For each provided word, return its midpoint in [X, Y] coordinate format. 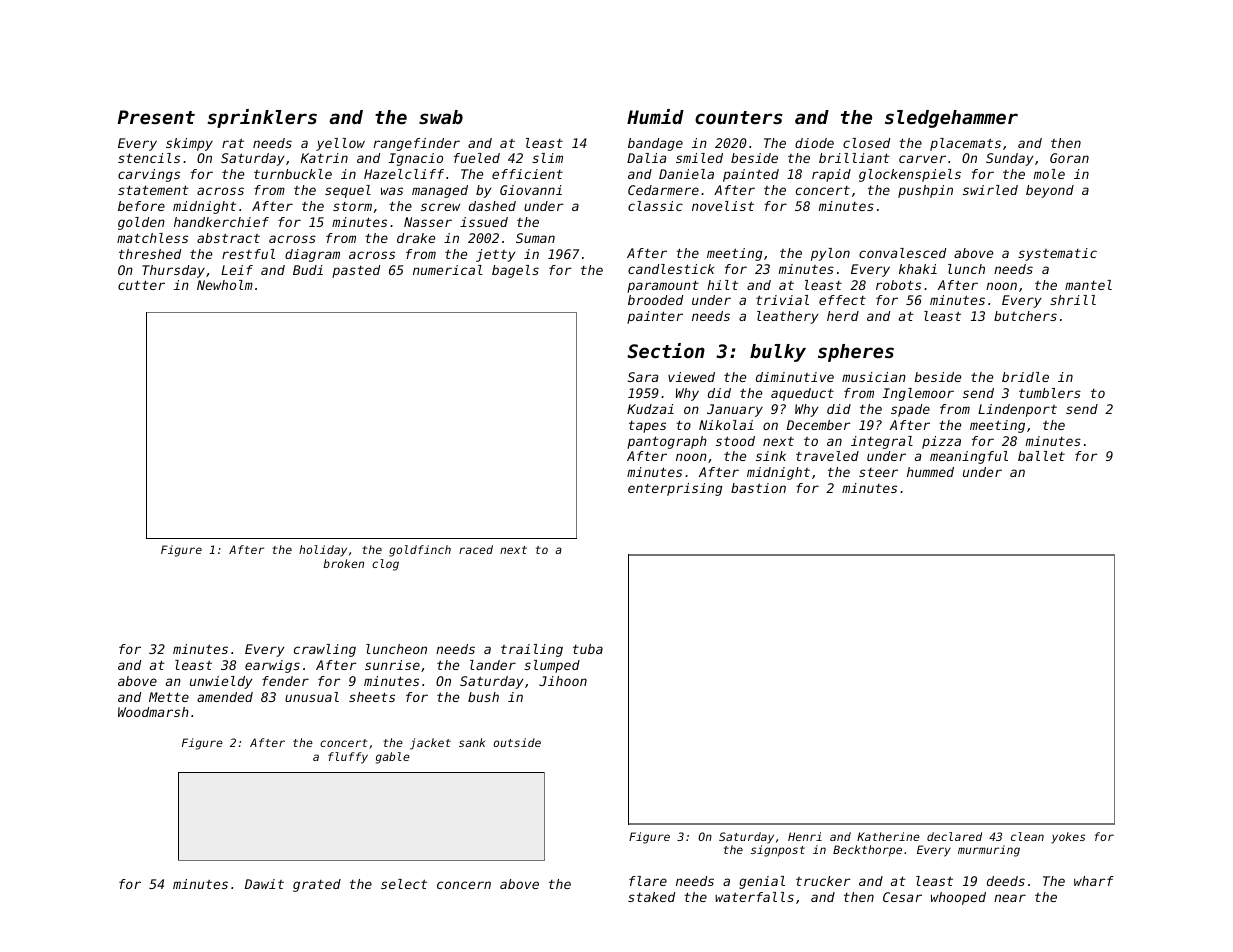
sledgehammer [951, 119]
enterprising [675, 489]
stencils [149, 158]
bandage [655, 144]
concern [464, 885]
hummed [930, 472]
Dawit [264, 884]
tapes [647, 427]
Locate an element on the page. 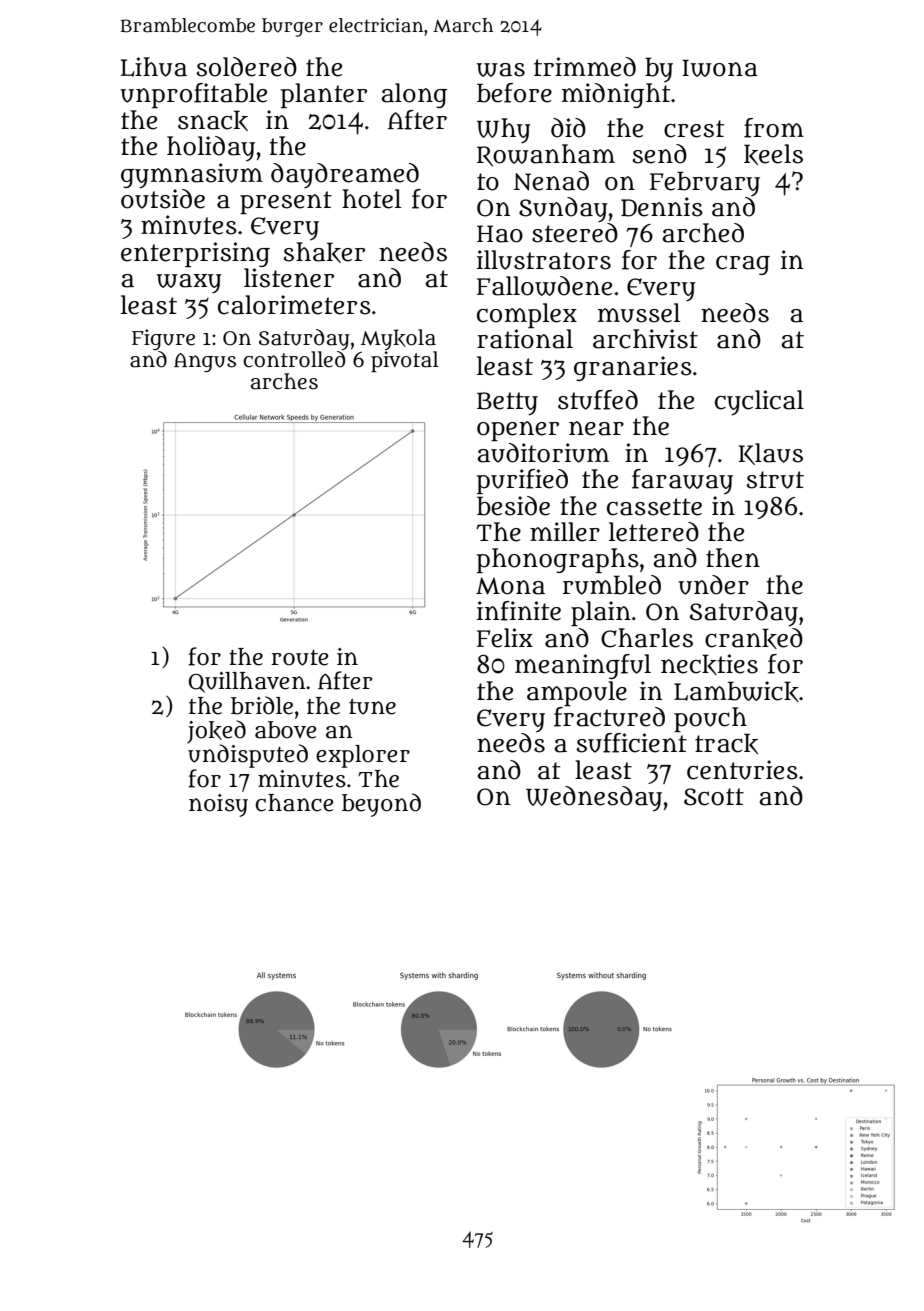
******
* _EXERCISE TASK_
Update the material by replacing "midpoint" with "center" and keeping everything else the same. Leave the pictures out of your answer.

* _COMPLETE OUTPUT_
For each provided word, return its center in [X, Y] coordinate format. 
sledgehammer [951, 119]
enterprising [675, 489]
stencils [149, 158]
bandage [655, 144]
concern [464, 885]
hummed [930, 472]
Dawit [264, 884]
tapes [647, 427]
Locate an element on the page. 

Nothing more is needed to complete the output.